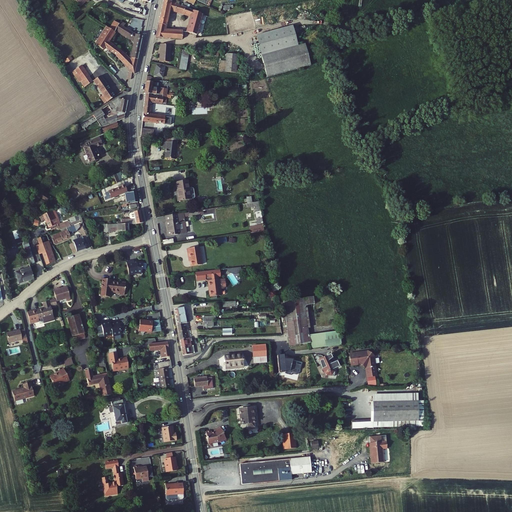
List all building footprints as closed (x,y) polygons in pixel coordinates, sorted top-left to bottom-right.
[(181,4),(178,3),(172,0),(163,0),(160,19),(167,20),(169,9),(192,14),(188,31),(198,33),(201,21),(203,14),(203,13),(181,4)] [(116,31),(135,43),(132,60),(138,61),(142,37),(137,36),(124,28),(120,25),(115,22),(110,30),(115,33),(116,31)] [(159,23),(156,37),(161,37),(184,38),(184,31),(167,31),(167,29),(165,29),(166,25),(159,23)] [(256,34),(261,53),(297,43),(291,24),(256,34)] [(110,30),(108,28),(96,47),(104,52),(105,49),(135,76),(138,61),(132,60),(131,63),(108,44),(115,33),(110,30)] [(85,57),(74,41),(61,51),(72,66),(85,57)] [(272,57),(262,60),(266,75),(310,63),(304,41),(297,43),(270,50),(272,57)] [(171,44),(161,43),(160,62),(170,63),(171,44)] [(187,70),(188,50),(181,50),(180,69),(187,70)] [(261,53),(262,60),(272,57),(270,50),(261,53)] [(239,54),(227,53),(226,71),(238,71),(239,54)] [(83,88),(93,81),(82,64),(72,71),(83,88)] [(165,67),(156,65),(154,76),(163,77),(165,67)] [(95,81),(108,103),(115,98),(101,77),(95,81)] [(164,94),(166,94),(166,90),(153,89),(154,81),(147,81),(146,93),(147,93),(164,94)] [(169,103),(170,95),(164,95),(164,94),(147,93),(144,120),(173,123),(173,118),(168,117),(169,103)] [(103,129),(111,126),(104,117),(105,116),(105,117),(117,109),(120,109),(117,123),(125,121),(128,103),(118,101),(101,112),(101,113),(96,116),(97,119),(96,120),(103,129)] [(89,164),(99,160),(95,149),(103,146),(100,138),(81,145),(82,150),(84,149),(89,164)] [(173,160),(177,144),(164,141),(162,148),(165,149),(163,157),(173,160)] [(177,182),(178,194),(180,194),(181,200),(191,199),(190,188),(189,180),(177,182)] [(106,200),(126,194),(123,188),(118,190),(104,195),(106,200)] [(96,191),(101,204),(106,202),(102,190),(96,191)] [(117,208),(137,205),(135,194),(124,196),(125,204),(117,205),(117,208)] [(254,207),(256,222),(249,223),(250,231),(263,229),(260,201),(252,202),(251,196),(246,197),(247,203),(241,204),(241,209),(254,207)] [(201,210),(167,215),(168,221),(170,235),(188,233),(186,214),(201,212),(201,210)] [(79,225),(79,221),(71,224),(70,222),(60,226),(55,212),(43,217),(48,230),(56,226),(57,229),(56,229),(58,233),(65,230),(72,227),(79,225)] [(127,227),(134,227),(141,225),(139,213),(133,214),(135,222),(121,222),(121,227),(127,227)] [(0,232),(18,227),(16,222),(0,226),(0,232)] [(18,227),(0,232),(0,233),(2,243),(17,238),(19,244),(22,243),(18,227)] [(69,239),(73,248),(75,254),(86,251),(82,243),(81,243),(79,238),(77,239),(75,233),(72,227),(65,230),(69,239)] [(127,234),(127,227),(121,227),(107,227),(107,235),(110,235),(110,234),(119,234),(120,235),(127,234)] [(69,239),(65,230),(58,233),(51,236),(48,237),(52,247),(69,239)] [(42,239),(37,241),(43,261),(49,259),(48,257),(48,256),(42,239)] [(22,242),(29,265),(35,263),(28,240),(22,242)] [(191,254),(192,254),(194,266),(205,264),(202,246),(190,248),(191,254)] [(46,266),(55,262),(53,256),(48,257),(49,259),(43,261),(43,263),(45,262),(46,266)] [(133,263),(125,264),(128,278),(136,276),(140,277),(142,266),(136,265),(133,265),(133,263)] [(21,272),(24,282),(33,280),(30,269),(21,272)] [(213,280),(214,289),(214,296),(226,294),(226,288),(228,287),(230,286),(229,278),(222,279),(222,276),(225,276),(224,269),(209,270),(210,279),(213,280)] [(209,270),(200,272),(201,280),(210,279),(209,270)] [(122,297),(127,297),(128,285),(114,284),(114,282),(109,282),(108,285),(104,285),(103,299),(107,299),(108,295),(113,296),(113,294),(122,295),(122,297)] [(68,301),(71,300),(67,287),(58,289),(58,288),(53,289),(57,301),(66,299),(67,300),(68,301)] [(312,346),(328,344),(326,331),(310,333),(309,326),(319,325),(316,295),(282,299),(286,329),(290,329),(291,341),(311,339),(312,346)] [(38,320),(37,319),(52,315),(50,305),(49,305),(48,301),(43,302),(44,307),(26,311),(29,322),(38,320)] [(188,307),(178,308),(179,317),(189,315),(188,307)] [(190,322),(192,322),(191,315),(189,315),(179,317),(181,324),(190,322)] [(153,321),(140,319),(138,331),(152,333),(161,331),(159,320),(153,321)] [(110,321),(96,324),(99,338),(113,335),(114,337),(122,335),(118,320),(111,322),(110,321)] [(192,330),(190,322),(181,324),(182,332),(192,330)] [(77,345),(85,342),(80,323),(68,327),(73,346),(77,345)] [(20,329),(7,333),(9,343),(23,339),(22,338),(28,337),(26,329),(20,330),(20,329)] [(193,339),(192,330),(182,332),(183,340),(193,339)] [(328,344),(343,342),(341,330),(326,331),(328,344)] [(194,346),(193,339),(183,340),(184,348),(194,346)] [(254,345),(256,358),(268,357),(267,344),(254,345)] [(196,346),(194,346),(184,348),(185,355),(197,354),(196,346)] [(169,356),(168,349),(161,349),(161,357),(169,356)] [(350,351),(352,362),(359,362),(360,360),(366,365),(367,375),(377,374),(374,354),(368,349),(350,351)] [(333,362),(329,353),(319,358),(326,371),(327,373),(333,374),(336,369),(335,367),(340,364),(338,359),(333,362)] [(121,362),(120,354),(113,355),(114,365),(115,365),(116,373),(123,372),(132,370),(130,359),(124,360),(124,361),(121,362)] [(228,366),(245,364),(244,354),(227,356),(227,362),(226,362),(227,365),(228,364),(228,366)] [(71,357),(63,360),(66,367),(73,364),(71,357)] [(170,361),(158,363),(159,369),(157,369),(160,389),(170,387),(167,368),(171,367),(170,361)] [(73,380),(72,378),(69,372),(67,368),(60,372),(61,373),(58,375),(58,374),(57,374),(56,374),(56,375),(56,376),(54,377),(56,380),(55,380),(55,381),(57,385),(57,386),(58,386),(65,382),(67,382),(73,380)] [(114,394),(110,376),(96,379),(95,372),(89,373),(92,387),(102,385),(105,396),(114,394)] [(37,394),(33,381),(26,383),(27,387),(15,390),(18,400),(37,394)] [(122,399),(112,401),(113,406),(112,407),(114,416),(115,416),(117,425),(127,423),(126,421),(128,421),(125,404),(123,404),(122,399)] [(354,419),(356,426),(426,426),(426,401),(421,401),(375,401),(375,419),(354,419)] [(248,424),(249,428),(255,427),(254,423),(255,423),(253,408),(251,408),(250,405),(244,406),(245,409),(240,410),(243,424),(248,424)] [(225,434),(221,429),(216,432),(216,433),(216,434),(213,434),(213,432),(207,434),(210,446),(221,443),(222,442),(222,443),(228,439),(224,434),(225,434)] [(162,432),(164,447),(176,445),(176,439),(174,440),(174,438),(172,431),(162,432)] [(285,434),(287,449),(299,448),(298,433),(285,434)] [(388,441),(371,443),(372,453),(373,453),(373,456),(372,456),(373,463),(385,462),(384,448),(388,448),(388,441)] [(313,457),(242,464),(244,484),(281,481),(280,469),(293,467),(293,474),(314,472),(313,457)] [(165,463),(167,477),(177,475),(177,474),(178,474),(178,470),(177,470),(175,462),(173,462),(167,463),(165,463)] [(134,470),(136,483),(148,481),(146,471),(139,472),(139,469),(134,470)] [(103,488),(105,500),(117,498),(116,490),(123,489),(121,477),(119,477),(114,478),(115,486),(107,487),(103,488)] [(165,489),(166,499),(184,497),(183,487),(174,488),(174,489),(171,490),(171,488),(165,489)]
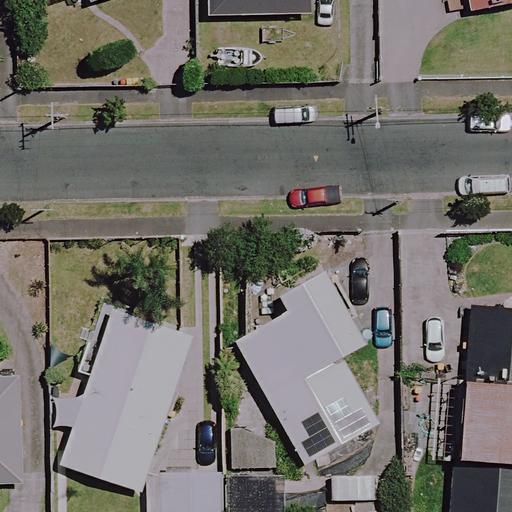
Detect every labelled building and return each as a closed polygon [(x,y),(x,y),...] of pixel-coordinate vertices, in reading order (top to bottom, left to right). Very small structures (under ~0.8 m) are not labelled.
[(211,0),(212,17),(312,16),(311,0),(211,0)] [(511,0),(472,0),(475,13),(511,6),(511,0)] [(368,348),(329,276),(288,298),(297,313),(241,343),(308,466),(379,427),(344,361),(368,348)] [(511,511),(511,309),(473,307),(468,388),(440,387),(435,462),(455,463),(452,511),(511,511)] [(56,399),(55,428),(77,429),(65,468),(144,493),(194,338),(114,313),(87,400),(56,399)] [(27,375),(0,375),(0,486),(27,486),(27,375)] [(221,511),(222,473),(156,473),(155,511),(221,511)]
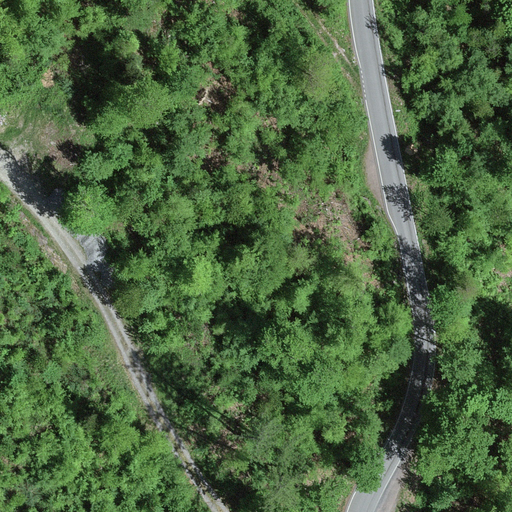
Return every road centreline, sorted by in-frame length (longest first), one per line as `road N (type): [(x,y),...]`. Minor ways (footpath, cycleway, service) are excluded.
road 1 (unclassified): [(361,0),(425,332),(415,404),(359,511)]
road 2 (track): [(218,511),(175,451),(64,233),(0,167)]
━━━━━━━━
## What is asked
Reproduce verbatim every line from the one containing "Return every road" through the end of the records, including both of those end points.

## Task output
Return every road centreline, sorted by in-frame length (longest first), one per line as `road N (type): [(x,y),...]`. Minor ways (footpath, cycleway, service) are excluded.
road 1 (unclassified): [(361,0),(425,332),(415,404),(359,511)]
road 2 (track): [(218,511),(175,451),(64,233),(0,167)]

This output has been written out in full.